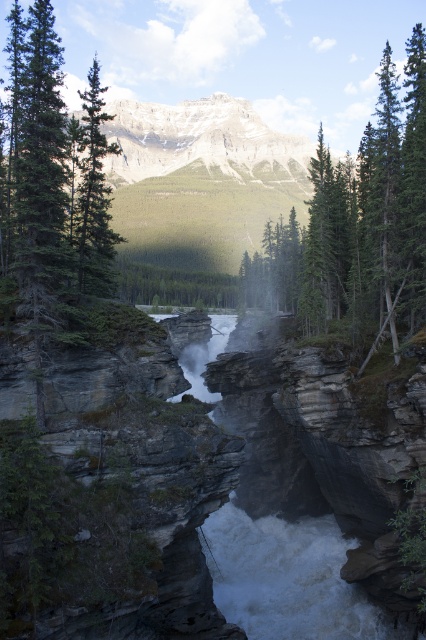
You are a hiker planning to take a photo of the canyon. You want to include both the green matte tree at center and the green matte tree at left in your shot. Which tree should you focus on to ensure both are in the frame?

You should focus on the green matte tree at center because it is larger and will be more visible, ensuring both trees are included in the frame.

You are standing at the edge of the canyon and want to determine the relative positions of two points marked in the scene. Which point is closer to you, point 1 at coordinates (x=368, y=252) or point 2 at coordinates (x=95, y=140)?

Point 2 at coordinates (x=95, y=140) is closer to you because it is less further to the viewer compared to point 1 at coordinates (x=368, y=252).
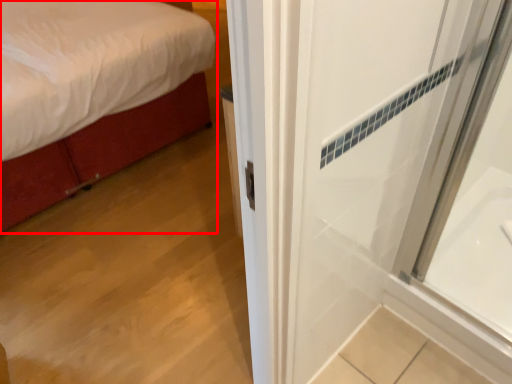
Question: Considering the relative positions of bed (annotated by the red box) and bath in the image provided, where is bed (annotated by the red box) located with respect to the staircase?

Choices:
 (A) left
 (B) right

Answer: (A)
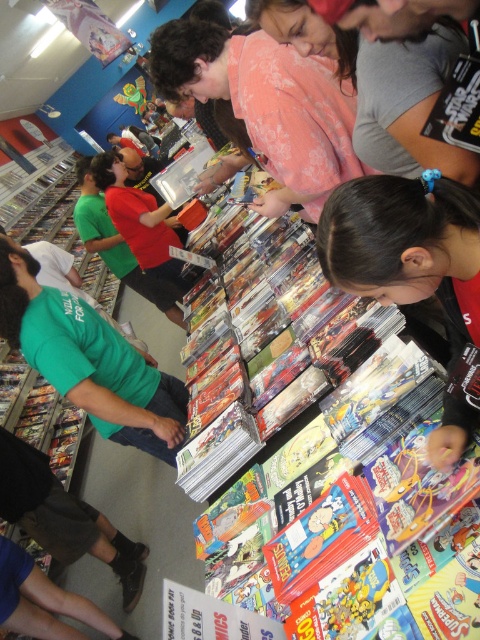
Can you confirm if green t-shirt at left is smaller than plush yellow toy at center?

Incorrect, green t-shirt at left is not smaller in size than plush yellow toy at center.

Who is taller, green t-shirt at left or plush yellow toy at center?

Standing taller between the two is green t-shirt at left.

In order to click on green t-shirt at left in this screenshot , I will do `click(90, 360)`.

Between black matte hair at center and plush yellow toy at center, which one has more height?

plush yellow toy at center

Locate an element on the screen. The height and width of the screenshot is (640, 480). black matte hair at center is located at coordinates (415, 273).

Between point (466, 352) and point (132, 84), which one is positioned in front?

Point (466, 352)

This screenshot has height=640, width=480. Identify the location of black matte hair at center. (415, 273).

Does black matte hair at center appear under green t-shirt at left?

No, black matte hair at center is not below green t-shirt at left.

Between black matte hair at center and green t-shirt at left, which one has less height?

black matte hair at center

Where is `black matte hair at center`? The image size is (480, 640). black matte hair at center is located at coordinates (415, 273).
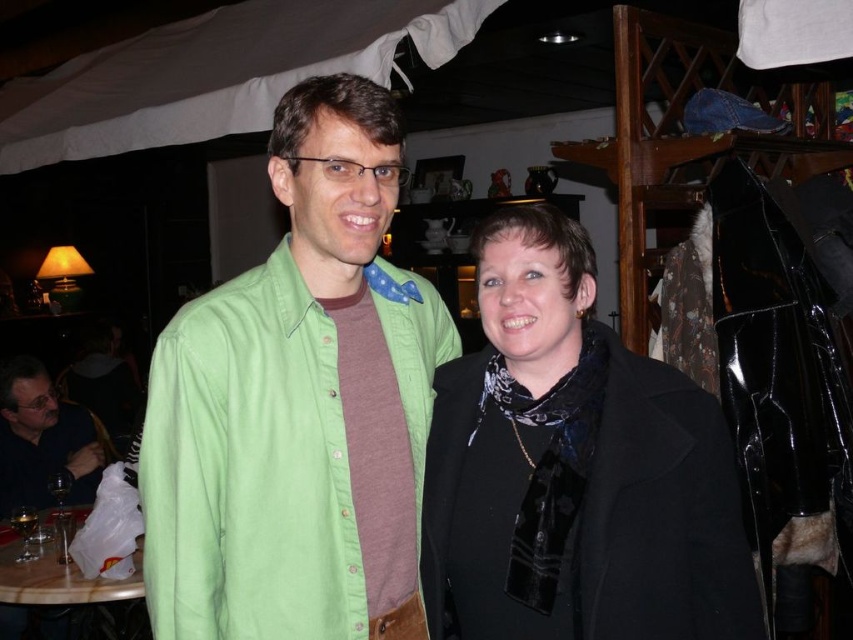
Question: Is green cotton shirt at center to the left of black matte coat at center from the viewer's perspective?

Choices:
 (A) no
 (B) yes

Answer: (B)

Question: Estimate the real-world distances between objects in this image. Which object is farther from the green cotton shirt at center?

Choices:
 (A) black matte coat at center
 (B) matte black jacket at lower left

Answer: (B)

Question: Does black matte coat at center lie in front of matte black jacket at lower left?

Choices:
 (A) yes
 (B) no

Answer: (A)

Question: Which point is farther to the camera?

Choices:
 (A) green cotton shirt at center
 (B) black matte coat at center

Answer: (B)

Question: Where is green cotton shirt at center located in relation to black matte coat at center in the image?

Choices:
 (A) left
 (B) right

Answer: (A)

Question: Which point is farther from the camera taking this photo?

Choices:
 (A) click(x=15, y=502)
 (B) click(x=149, y=531)
 (C) click(x=532, y=337)

Answer: (A)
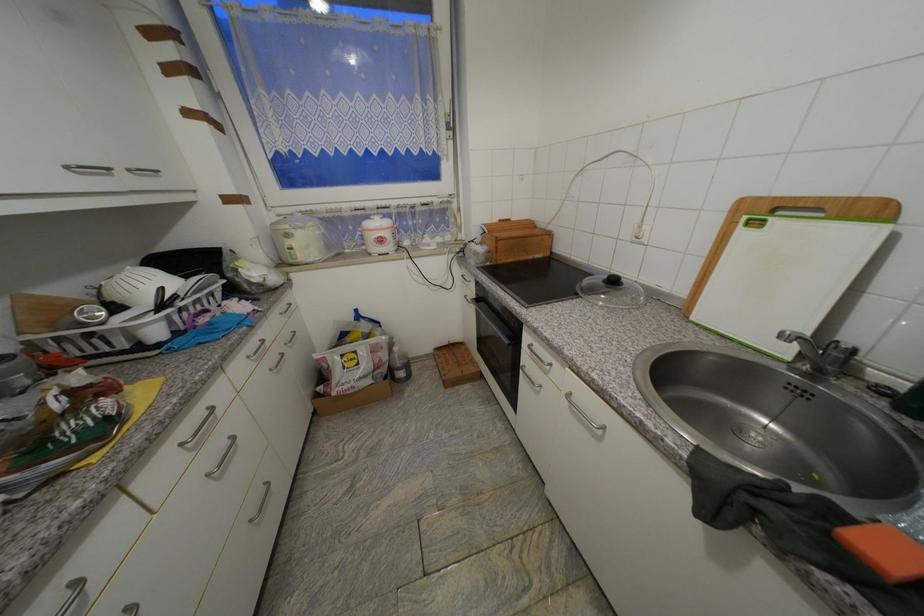
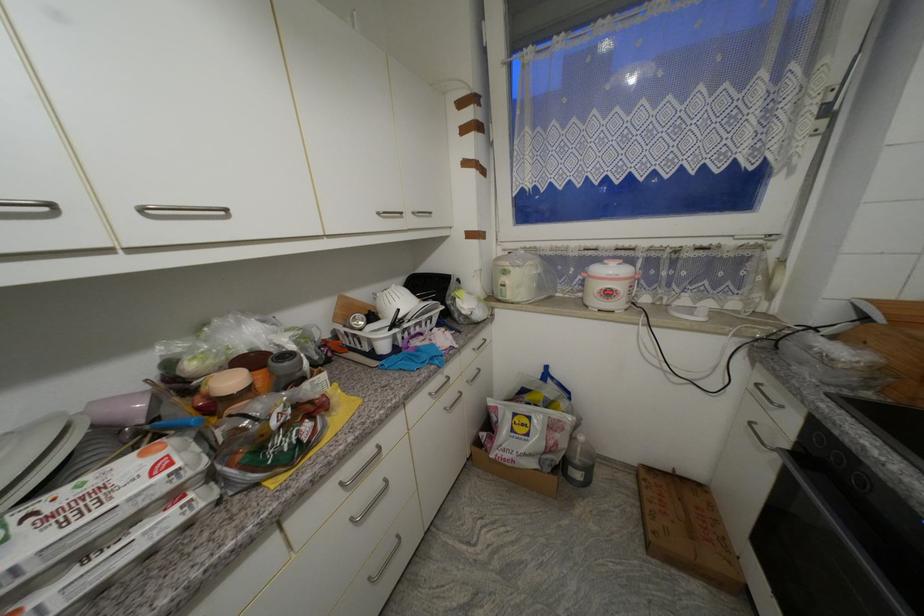
The point at (294,237) is marked in the first image. Where is the corresponding point in the second image?

(511, 274)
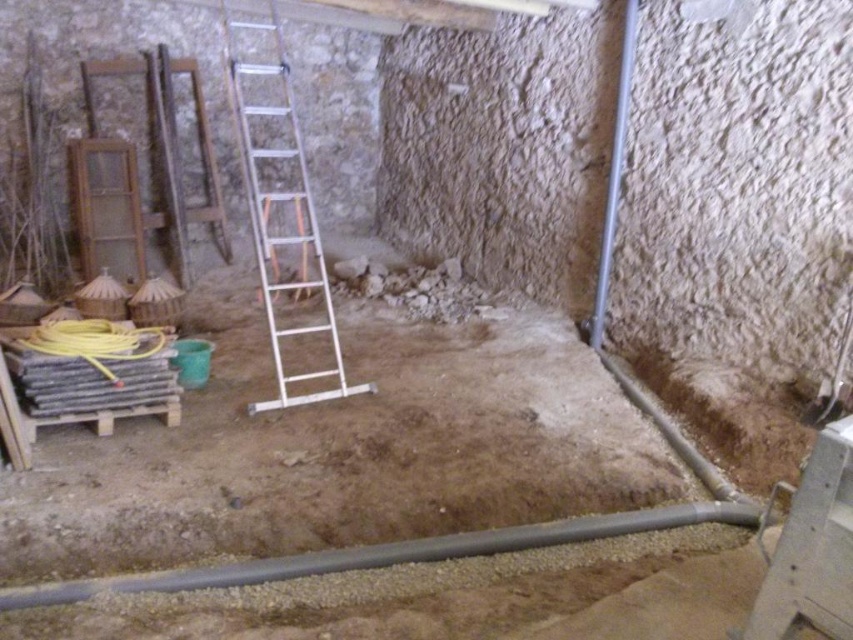
You are a construction worker needing to transport a 1.2 meter long tool from the gray rubber pipe at lower center to the silver metallic ladder at center. Considering their sizes, which object will require more space to maneuver around?

The silver metallic ladder at center requires more space to maneuver around since it is larger than the gray rubber pipe at lower center according to the description.

You are a contractor assessing the basement layout. You need to place a new tool box between the silver metallic ladder at center and the yellow rubber hose at lower left. Which object should the toolbox be closer to if it needs to be near the smaller object?

The yellow rubber hose at lower left is smaller than the silver metallic ladder at center, so the toolbox should be placed closer to the yellow rubber hose at lower left to be near the smaller object.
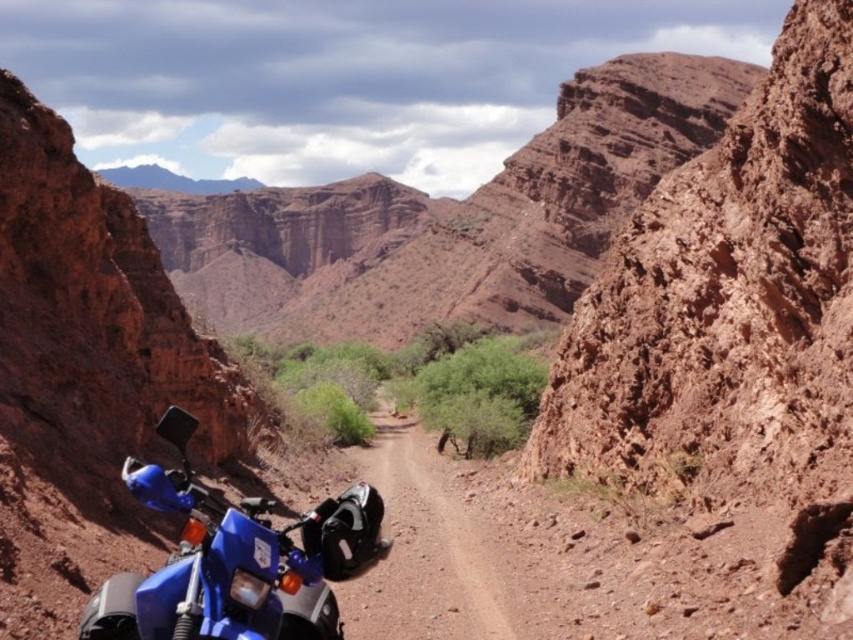
You are standing at the blue motorcycle parked on the left side of the path in the desert canyon. You need to reach the point marked at coordinate (448, 220). According to the image, which direction should you head from the blue motorcycle to reach that point?

The point at coordinate (448, 220) is located on the rustic rock formation at center. From the blue motorcycle parked on the left side of the path, you should head towards the center of the canyon to reach that point.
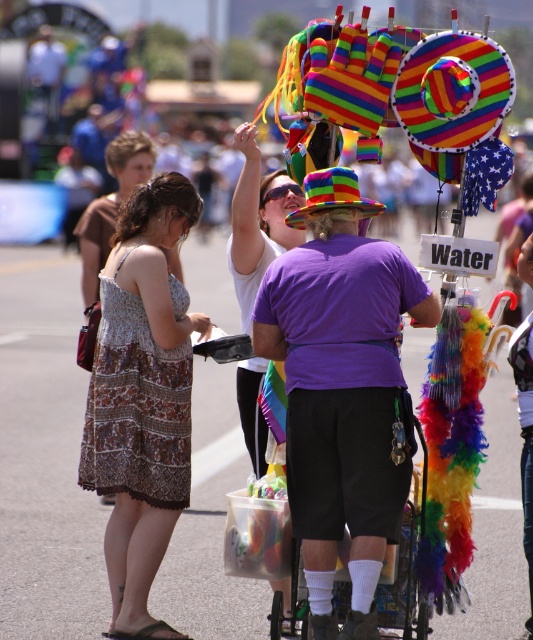
You are a photographer trying to capture the vendor and their cart in a single frame. Given that the matte white shirt at center and the multicolored feathered cart at center are both in your view, which object should you focus on first to ensure both are in the frame without moving the camera?

Since the matte white shirt at center has a lesser width compared to the multicolored feathered cart at center, you should focus on the multicolored feathered cart at center first as it is wider and requires more space in the frame.

You are a photographer trying to capture the vendor and their cart in a single frame. Given that your camera has a limited zoom, which object should you focus on first to ensure both the purple cotton shirt at center and the multicolored feathered cart at center are in the frame?

The purple cotton shirt at center is bigger than the multicolored feathered cart at center, so you should focus on the purple cotton shirt at center first to ensure both are in frame.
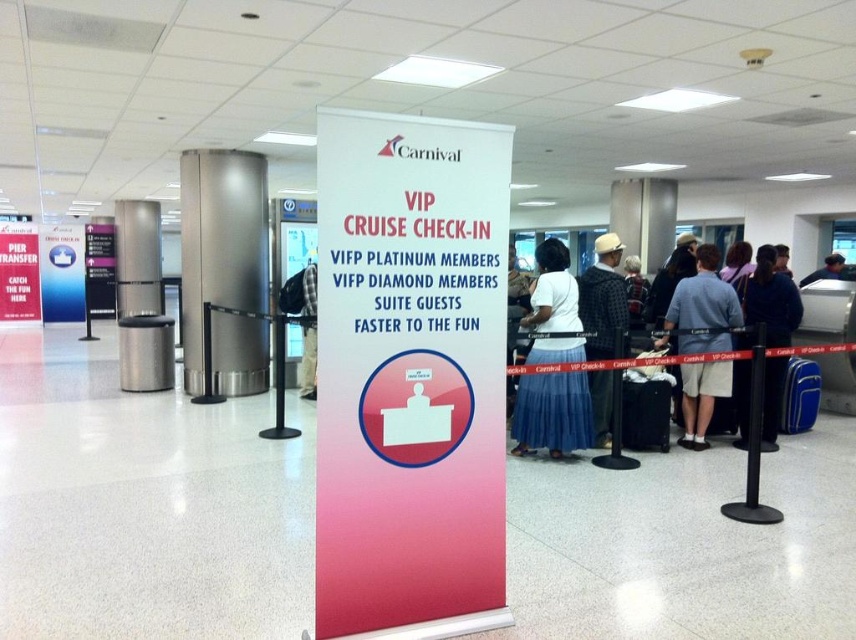
Between gray cotton shirt at center and blue fabric suitcase at right, which one appears on the right side from the viewer's perspective?

blue fabric suitcase at right is more to the right.

Who is taller, gray cotton shirt at center or blue fabric suitcase at right?

gray cotton shirt at center

Is point (734, 294) positioned before point (783, 404)?

Yes, it is in front of point (783, 404).

Where is `gray cotton shirt at center`? gray cotton shirt at center is located at coordinates (702, 308).

Can you confirm if gray cotton shirt at center is smaller than white paper sign at center?

No.

You are a GUI agent. You are given a task and a screenshot of the screen. Output one action in this format:
    pyautogui.click(x=<x>, y=<y>)
    Task: Click on the gray cotton shirt at center
    
    Given the screenshot: What is the action you would take?
    pyautogui.click(x=702, y=308)

The image size is (856, 640). I want to click on gray cotton shirt at center, so click(702, 308).

Between dark blue sweater at center right and plaid fabric shirt at center, which one is positioned higher?

plaid fabric shirt at center is higher up.

Between point (744, 362) and point (301, 392), which one is positioned in front?

Point (744, 362) is in front.

I want to click on dark blue sweater at center right, so click(x=768, y=301).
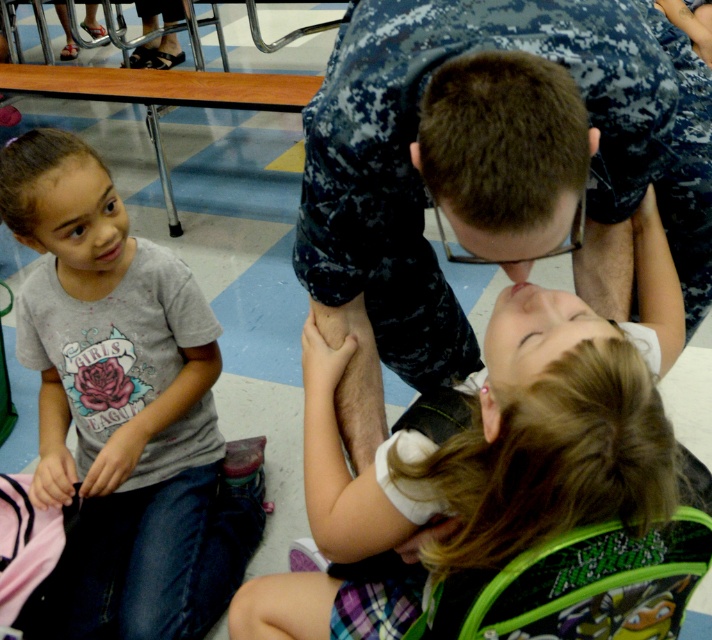
Question: Which object appears closest to the camera in this image?

Choices:
 (A) gray cotton shirt at lower left
 (B) camouflage uniform at center

Answer: (B)

Question: Can you confirm if camouflage uniform at center is positioned to the left of gray cotton shirt at lower left?

Choices:
 (A) no
 (B) yes

Answer: (A)

Question: Which point is farther to the camera?

Choices:
 (A) (88, 570)
 (B) (424, 19)

Answer: (A)

Question: Does camouflage uniform at center have a smaller size compared to gray cotton shirt at lower left?

Choices:
 (A) no
 (B) yes

Answer: (A)

Question: Can you confirm if camouflage uniform at center is bigger than gray cotton shirt at lower left?

Choices:
 (A) yes
 (B) no

Answer: (A)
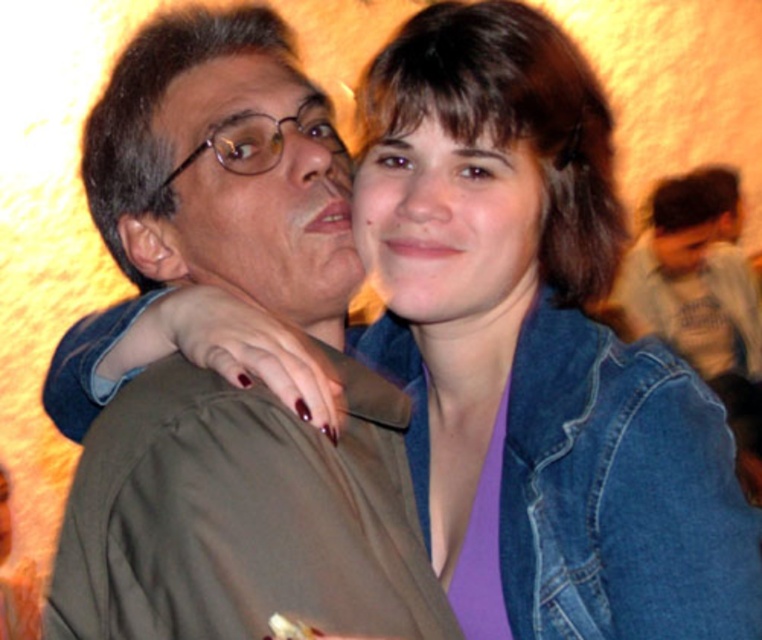
Question: Is light gray t-shirt at upper right smaller than matte brown hair at upper center?

Choices:
 (A) no
 (B) yes

Answer: (A)

Question: Does matte green jacket at center have a greater width compared to matte black face at upper right?

Choices:
 (A) no
 (B) yes

Answer: (B)

Question: Which of the following is the closest to the observer?

Choices:
 (A) matte green jacket at center
 (B) denim jacket at lower right
 (C) matte plastic glasses at upper left

Answer: (A)

Question: Which is nearer to the matte green jacket at center?

Choices:
 (A) matte brown face at center
 (B) matte brown hair at upper center

Answer: (A)

Question: Can you confirm if denim jacket at lower right is positioned to the left of matte brown hair at upper center?

Choices:
 (A) no
 (B) yes

Answer: (A)

Question: Which point appears closest to the camera in this image?

Choices:
 (A) (684, 344)
 (B) (415, 154)
 (C) (746, 595)

Answer: (C)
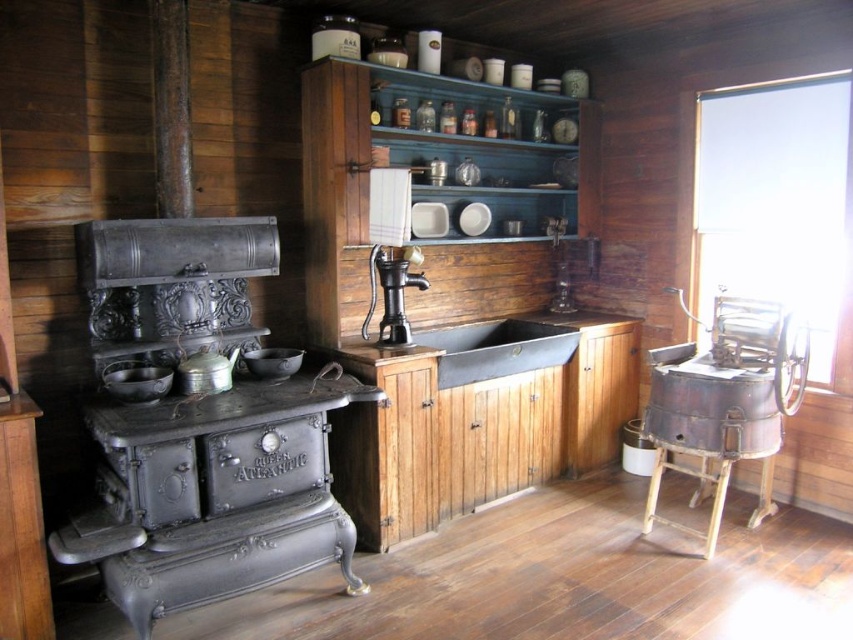
Who is positioned more to the left, black cast iron sink at center or shiny metallic bowl at center?

A: From the viewer's perspective, shiny metallic bowl at center appears more on the left side.

Can you confirm if black cast iron sink at center is positioned to the right of shiny metallic bowl at center?

Correct, you'll find black cast iron sink at center to the right of shiny metallic bowl at center.

Image resolution: width=853 pixels, height=640 pixels. In order to click on black cast iron sink at center in this screenshot , I will do `click(496, 348)`.

At what (x,y) coordinates should I click in order to perform the action: click on black cast iron sink at center. Please return your answer as a coordinate pair (x, y). Looking at the image, I should click on (496, 348).

Can you confirm if polished brass faucet at center is wider than matte black pot at left?

Yes, polished brass faucet at center is wider than matte black pot at left.

Which is more to the left, polished brass faucet at center or matte black pot at left?

Positioned to the left is matte black pot at left.

Measure the distance between point (419, 278) and camera.

The distance of point (419, 278) from camera is 11.28 feet.

This screenshot has width=853, height=640. I want to click on polished brass faucet at center, so click(390, 296).

Does polished brass faucet at center have a greater height compared to shiny metallic bowl at center?

Indeed, polished brass faucet at center has a greater height compared to shiny metallic bowl at center.

Who is more distant from viewer, [361,326] or [251,349]?

Positioned behind is point [361,326].

What are the coordinates of `polished brass faucet at center` in the screenshot? It's located at (390, 296).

* * * *

Your goal:
Rewrite the material from the line with "Between point (466, 352)" up to and including the line with "The silver metallic ladder at center requires", changing "green cotton shirt at center" to "green cotton sweater at center" and keeping everything else unchanged. Leave the pictures out of your answer.

Expected answer:
Between point (466, 352) and point (132, 84), which one is positioned in front?

Point (466, 352)

This screenshot has height=640, width=480. Identify the location of black matte hair at center. (415, 273).

Does black matte hair at center appear under green t-shirt at left?

No, black matte hair at center is not below green t-shirt at left.

Between black matte hair at center and green t-shirt at left, which one has less height?

black matte hair at center

Where is `black matte hair at center`? The image size is (480, 640). black matte hair at center is located at coordinates (415, 273).
Question: Is green cotton sweater at center to the left of black matte coat at center from the viewer's perspective?

Choices:
 (A) no
 (B) yes

Answer: (B)

Question: Estimate the real-world distances between objects in this image. Which object is farther from the green cotton sweater at center?

Choices:
 (A) black matte coat at center
 (B) matte black jacket at lower left

Answer: (B)

Question: Does black matte coat at center lie in front of matte black jacket at lower left?

Choices:
 (A) yes
 (B) no

Answer: (A)

Question: Which point is farther to the camera?

Choices:
 (A) green cotton sweater at center
 (B) black matte coat at center

Answer: (B)

Question: Where is green cotton sweater at center located in relation to black matte coat at center in the image?

Choices:
 (A) left
 (B) right

Answer: (A)

Question: Which point is farther from the camera taking this photo?

Choices:
 (A) click(x=15, y=502)
 (B) click(x=149, y=531)
 (C) click(x=532, y=337)

Answer: (A)
The point at (294,237) is marked in the first image. Where is the corresponding point in the second image?

(511, 274)
You are a construction worker needing to transport a 1.2 meter long tool from the gray rubber pipe at lower center to the silver metallic ladder at center. Considering their sizes, which object will require more space to maneuver around?

The silver metallic ladder at center requires more space to maneuver around since it is larger than the gray rubber pipe at lower center according to the description.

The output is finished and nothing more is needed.